What this task involves: Go through the lines of the material and tally those with the string "orange"; reply with the number alone.

Source information:

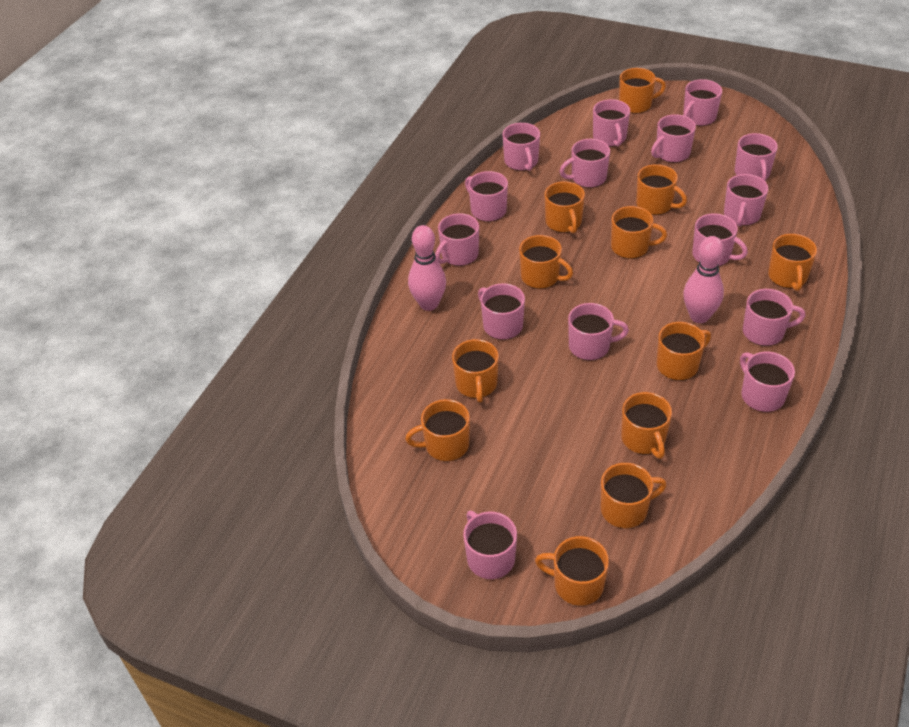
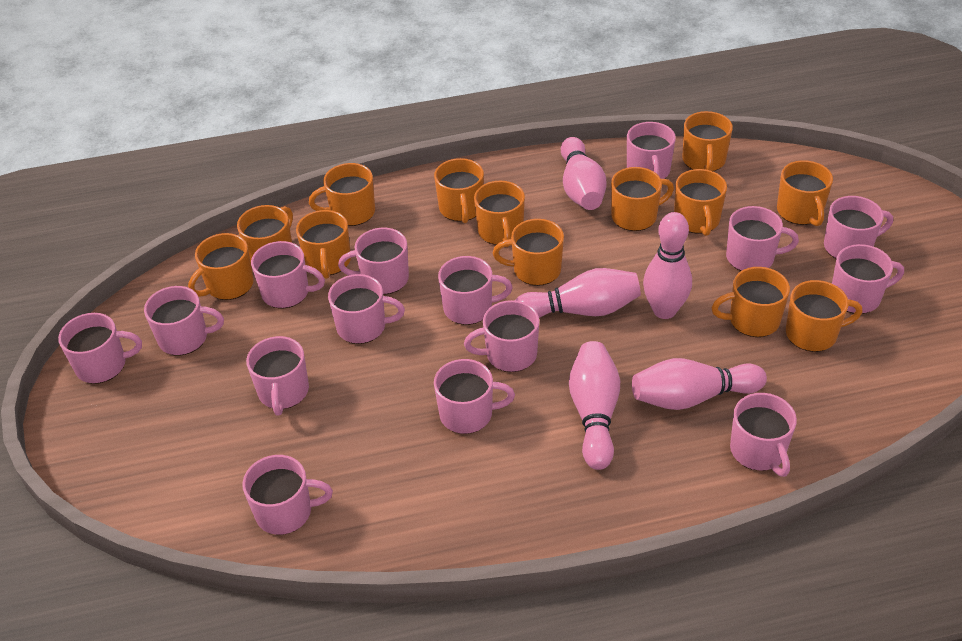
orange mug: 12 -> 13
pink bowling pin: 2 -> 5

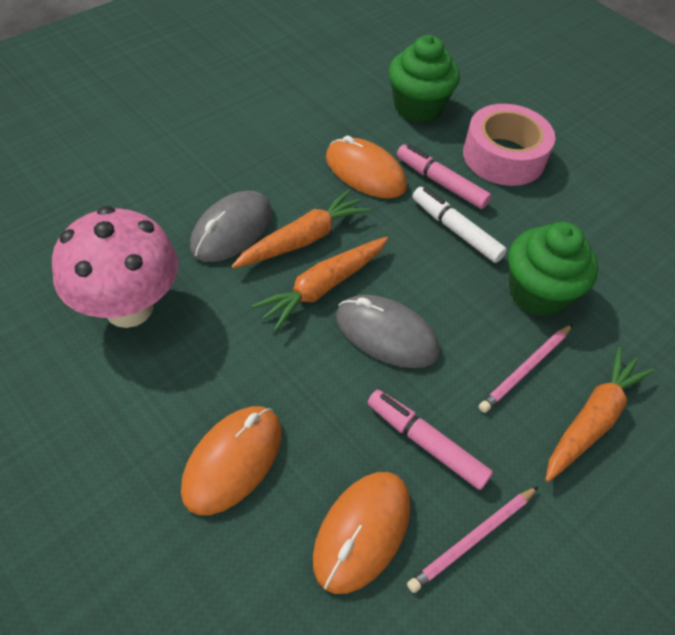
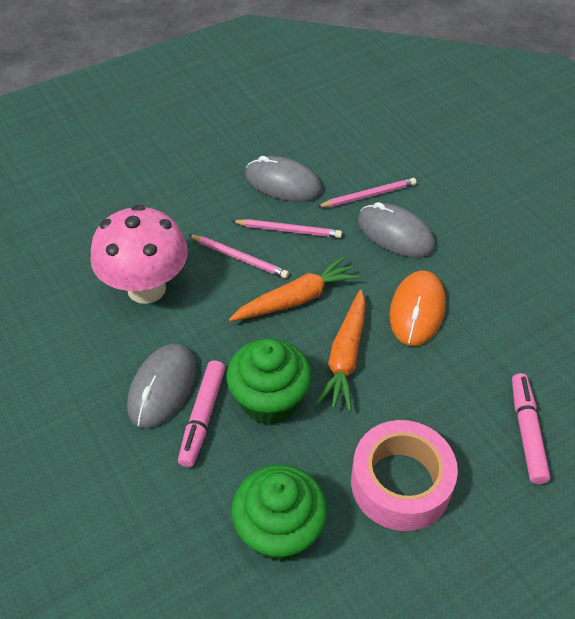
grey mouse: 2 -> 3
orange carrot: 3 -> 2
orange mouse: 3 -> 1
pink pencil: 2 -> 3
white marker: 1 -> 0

Response: 3